## START Records provided

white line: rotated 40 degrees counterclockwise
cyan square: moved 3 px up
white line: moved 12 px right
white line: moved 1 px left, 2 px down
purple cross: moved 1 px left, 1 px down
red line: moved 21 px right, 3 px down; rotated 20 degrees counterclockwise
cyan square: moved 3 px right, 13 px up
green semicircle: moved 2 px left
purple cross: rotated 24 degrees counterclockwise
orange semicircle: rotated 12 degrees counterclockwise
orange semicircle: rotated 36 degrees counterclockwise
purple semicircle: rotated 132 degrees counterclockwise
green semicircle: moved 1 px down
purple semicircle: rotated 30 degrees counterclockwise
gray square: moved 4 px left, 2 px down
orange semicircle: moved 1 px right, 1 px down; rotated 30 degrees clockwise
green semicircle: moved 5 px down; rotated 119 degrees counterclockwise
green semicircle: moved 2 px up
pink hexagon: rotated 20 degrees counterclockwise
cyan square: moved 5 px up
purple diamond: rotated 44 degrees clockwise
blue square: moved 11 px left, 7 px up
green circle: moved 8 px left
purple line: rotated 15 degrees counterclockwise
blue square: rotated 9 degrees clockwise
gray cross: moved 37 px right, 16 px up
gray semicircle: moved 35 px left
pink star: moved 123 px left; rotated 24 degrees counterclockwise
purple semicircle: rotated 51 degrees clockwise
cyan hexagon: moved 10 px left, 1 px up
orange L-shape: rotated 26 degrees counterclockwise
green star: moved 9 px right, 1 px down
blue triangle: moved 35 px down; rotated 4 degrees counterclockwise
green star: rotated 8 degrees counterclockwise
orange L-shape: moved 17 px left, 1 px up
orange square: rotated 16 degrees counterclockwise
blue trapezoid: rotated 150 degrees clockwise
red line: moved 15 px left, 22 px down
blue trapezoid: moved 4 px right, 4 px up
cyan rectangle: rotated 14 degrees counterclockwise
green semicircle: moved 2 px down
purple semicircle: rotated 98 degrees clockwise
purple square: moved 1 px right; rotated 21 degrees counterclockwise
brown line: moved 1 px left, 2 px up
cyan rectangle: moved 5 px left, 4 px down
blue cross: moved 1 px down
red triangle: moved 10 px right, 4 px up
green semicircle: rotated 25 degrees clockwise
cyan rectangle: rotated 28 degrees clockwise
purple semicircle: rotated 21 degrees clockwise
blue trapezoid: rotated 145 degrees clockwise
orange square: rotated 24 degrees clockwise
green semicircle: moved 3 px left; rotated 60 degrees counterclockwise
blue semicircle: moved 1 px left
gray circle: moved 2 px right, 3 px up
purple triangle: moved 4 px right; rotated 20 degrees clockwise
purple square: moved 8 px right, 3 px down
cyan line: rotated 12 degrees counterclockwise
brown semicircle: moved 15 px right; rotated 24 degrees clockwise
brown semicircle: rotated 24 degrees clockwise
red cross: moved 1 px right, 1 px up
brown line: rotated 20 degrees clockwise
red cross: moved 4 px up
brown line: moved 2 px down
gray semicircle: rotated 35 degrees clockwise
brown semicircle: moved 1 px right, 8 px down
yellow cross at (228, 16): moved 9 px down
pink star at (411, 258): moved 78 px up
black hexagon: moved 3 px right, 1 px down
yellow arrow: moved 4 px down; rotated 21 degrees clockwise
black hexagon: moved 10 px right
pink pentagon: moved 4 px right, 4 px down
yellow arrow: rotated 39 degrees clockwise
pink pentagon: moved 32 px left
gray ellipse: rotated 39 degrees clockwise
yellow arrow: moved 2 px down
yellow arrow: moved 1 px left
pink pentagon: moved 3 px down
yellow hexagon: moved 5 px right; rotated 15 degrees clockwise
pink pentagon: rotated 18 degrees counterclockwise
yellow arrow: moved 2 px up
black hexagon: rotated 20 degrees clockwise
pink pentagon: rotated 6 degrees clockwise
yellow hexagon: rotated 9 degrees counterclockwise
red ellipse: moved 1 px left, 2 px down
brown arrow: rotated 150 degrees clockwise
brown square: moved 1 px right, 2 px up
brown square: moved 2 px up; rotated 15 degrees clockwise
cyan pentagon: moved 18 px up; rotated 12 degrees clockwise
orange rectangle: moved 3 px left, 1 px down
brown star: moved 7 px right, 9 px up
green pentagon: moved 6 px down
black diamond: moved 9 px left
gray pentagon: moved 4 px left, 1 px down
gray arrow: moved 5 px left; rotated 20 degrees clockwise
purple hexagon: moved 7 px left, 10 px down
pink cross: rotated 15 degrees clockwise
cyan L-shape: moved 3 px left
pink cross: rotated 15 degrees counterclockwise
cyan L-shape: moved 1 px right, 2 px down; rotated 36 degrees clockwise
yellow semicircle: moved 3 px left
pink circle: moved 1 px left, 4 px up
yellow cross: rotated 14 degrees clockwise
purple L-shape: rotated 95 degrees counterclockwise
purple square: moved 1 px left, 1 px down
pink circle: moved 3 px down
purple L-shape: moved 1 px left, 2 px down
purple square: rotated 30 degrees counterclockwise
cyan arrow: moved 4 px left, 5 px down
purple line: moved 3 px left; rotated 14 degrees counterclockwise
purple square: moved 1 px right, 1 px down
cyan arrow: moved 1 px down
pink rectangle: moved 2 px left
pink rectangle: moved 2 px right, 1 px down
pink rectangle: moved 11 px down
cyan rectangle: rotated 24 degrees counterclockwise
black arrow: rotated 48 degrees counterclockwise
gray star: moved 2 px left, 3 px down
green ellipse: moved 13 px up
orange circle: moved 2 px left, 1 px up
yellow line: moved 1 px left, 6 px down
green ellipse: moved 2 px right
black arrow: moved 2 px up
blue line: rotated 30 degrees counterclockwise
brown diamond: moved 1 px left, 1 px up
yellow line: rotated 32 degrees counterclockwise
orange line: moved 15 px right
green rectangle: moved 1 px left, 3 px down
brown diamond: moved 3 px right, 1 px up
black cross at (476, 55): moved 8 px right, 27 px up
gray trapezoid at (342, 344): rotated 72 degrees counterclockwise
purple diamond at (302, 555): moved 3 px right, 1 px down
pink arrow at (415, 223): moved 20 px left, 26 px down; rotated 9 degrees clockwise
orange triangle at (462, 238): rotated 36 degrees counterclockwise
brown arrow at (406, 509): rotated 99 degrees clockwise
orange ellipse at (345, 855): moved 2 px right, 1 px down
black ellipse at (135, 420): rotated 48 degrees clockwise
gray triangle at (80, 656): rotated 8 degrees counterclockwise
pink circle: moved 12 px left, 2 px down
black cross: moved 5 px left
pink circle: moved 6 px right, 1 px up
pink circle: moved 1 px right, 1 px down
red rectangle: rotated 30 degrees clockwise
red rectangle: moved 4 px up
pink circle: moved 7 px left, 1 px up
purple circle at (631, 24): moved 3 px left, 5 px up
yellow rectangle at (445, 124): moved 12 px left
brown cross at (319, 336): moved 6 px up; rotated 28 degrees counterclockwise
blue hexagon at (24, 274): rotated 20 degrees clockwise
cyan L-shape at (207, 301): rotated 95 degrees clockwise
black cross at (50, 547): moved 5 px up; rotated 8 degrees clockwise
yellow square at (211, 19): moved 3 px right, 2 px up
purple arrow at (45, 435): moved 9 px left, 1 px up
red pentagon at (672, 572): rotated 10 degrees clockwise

## END Records provided

Task requirements
Reproduce every one of the records above verbatim, from the first to the last, without altering any wording or figure.

Final result
white line: rotated 40 degrees counterclockwise
cyan square: moved 3 px up
white line: moved 12 px right
white line: moved 1 px left, 2 px down
purple cross: moved 1 px left, 1 px down
red line: moved 21 px right, 3 px down; rotated 20 degrees counterclockwise
cyan square: moved 3 px right, 13 px up
green semicircle: moved 2 px left
purple cross: rotated 24 degrees counterclockwise
orange semicircle: rotated 12 degrees counterclockwise
orange semicircle: rotated 36 degrees counterclockwise
purple semicircle: rotated 132 degrees counterclockwise
green semicircle: moved 1 px down
purple semicircle: rotated 30 degrees counterclockwise
gray square: moved 4 px left, 2 px down
orange semicircle: moved 1 px right, 1 px down; rotated 30 degrees clockwise
green semicircle: moved 5 px down; rotated 119 degrees counterclockwise
green semicircle: moved 2 px up
pink hexagon: rotated 20 degrees counterclockwise
cyan square: moved 5 px up
purple diamond: rotated 44 degrees clockwise
blue square: moved 11 px left, 7 px up
green circle: moved 8 px left
purple line: rotated 15 degrees counterclockwise
blue square: rotated 9 degrees clockwise
gray cross: moved 37 px right, 16 px up
gray semicircle: moved 35 px left
pink star: moved 123 px left; rotated 24 degrees counterclockwise
purple semicircle: rotated 51 degrees clockwise
cyan hexagon: moved 10 px left, 1 px up
orange L-shape: rotated 26 degrees counterclockwise
green star: moved 9 px right, 1 px down
blue triangle: moved 35 px down; rotated 4 degrees counterclockwise
green star: rotated 8 degrees counterclockwise
orange L-shape: moved 17 px left, 1 px up
orange square: rotated 16 degrees counterclockwise
blue trapezoid: rotated 150 degrees clockwise
red line: moved 15 px left, 22 px down
blue trapezoid: moved 4 px right, 4 px up
cyan rectangle: rotated 14 degrees counterclockwise
green semicircle: moved 2 px down
purple semicircle: rotated 98 degrees clockwise
purple square: moved 1 px right; rotated 21 degrees counterclockwise
brown line: moved 1 px left, 2 px up
cyan rectangle: moved 5 px left, 4 px down
blue cross: moved 1 px down
red triangle: moved 10 px right, 4 px up
green semicircle: rotated 25 degrees clockwise
cyan rectangle: rotated 28 degrees clockwise
purple semicircle: rotated 21 degrees clockwise
blue trapezoid: rotated 145 degrees clockwise
orange square: rotated 24 degrees clockwise
green semicircle: moved 3 px left; rotated 60 degrees counterclockwise
blue semicircle: moved 1 px left
gray circle: moved 2 px right, 3 px up
purple triangle: moved 4 px right; rotated 20 degrees clockwise
purple square: moved 8 px right, 3 px down
cyan line: rotated 12 degrees counterclockwise
brown semicircle: moved 15 px right; rotated 24 degrees clockwise
brown semicircle: rotated 24 degrees clockwise
red cross: moved 1 px right, 1 px up
brown line: rotated 20 degrees clockwise
red cross: moved 4 px up
brown line: moved 2 px down
gray semicircle: rotated 35 degrees clockwise
brown semicircle: moved 1 px right, 8 px down
yellow cross at (228, 16): moved 9 px down
pink star at (411, 258): moved 78 px up
black hexagon: moved 3 px right, 1 px down
yellow arrow: moved 4 px down; rotated 21 degrees clockwise
black hexagon: moved 10 px right
pink pentagon: moved 4 px right, 4 px down
yellow arrow: rotated 39 degrees clockwise
pink pentagon: moved 32 px left
gray ellipse: rotated 39 degrees clockwise
yellow arrow: moved 2 px down
yellow arrow: moved 1 px left
pink pentagon: moved 3 px down
yellow hexagon: moved 5 px right; rotated 15 degrees clockwise
pink pentagon: rotated 18 degrees counterclockwise
yellow arrow: moved 2 px up
black hexagon: rotated 20 degrees clockwise
pink pentagon: rotated 6 degrees clockwise
yellow hexagon: rotated 9 degrees counterclockwise
red ellipse: moved 1 px left, 2 px down
brown arrow: rotated 150 degrees clockwise
brown square: moved 1 px right, 2 px up
brown square: moved 2 px up; rotated 15 degrees clockwise
cyan pentagon: moved 18 px up; rotated 12 degrees clockwise
orange rectangle: moved 3 px left, 1 px down
brown star: moved 7 px right, 9 px up
green pentagon: moved 6 px down
black diamond: moved 9 px left
gray pentagon: moved 4 px left, 1 px down
gray arrow: moved 5 px left; rotated 20 degrees clockwise
purple hexagon: moved 7 px left, 10 px down
pink cross: rotated 15 degrees clockwise
cyan L-shape: moved 3 px left
pink cross: rotated 15 degrees counterclockwise
cyan L-shape: moved 1 px right, 2 px down; rotated 36 degrees clockwise
yellow semicircle: moved 3 px left
pink circle: moved 1 px left, 4 px up
yellow cross: rotated 14 degrees clockwise
purple L-shape: rotated 95 degrees counterclockwise
purple square: moved 1 px left, 1 px down
pink circle: moved 3 px down
purple L-shape: moved 1 px left, 2 px down
purple square: rotated 30 degrees counterclockwise
cyan arrow: moved 4 px left, 5 px down
purple line: moved 3 px left; rotated 14 degrees counterclockwise
purple square: moved 1 px right, 1 px down
cyan arrow: moved 1 px down
pink rectangle: moved 2 px left
pink rectangle: moved 2 px right, 1 px down
pink rectangle: moved 11 px down
cyan rectangle: rotated 24 degrees counterclockwise
black arrow: rotated 48 degrees counterclockwise
gray star: moved 2 px left, 3 px down
green ellipse: moved 13 px up
orange circle: moved 2 px left, 1 px up
yellow line: moved 1 px left, 6 px down
green ellipse: moved 2 px right
black arrow: moved 2 px up
blue line: rotated 30 degrees counterclockwise
brown diamond: moved 1 px left, 1 px up
yellow line: rotated 32 degrees counterclockwise
orange line: moved 15 px right
green rectangle: moved 1 px left, 3 px down
brown diamond: moved 3 px right, 1 px up
black cross at (476, 55): moved 8 px right, 27 px up
gray trapezoid at (342, 344): rotated 72 degrees counterclockwise
purple diamond at (302, 555): moved 3 px right, 1 px down
pink arrow at (415, 223): moved 20 px left, 26 px down; rotated 9 degrees clockwise
orange triangle at (462, 238): rotated 36 degrees counterclockwise
brown arrow at (406, 509): rotated 99 degrees clockwise
orange ellipse at (345, 855): moved 2 px right, 1 px down
black ellipse at (135, 420): rotated 48 degrees clockwise
gray triangle at (80, 656): rotated 8 degrees counterclockwise
pink circle: moved 12 px left, 2 px down
black cross: moved 5 px left
pink circle: moved 6 px right, 1 px up
pink circle: moved 1 px right, 1 px down
red rectangle: rotated 30 degrees clockwise
red rectangle: moved 4 px up
pink circle: moved 7 px left, 1 px up
purple circle at (631, 24): moved 3 px left, 5 px up
yellow rectangle at (445, 124): moved 12 px left
brown cross at (319, 336): moved 6 px up; rotated 28 degrees counterclockwise
blue hexagon at (24, 274): rotated 20 degrees clockwise
cyan L-shape at (207, 301): rotated 95 degrees clockwise
black cross at (50, 547): moved 5 px up; rotated 8 degrees clockwise
yellow square at (211, 19): moved 3 px right, 2 px up
purple arrow at (45, 435): moved 9 px left, 1 px up
red pentagon at (672, 572): rotated 10 degrees clockwise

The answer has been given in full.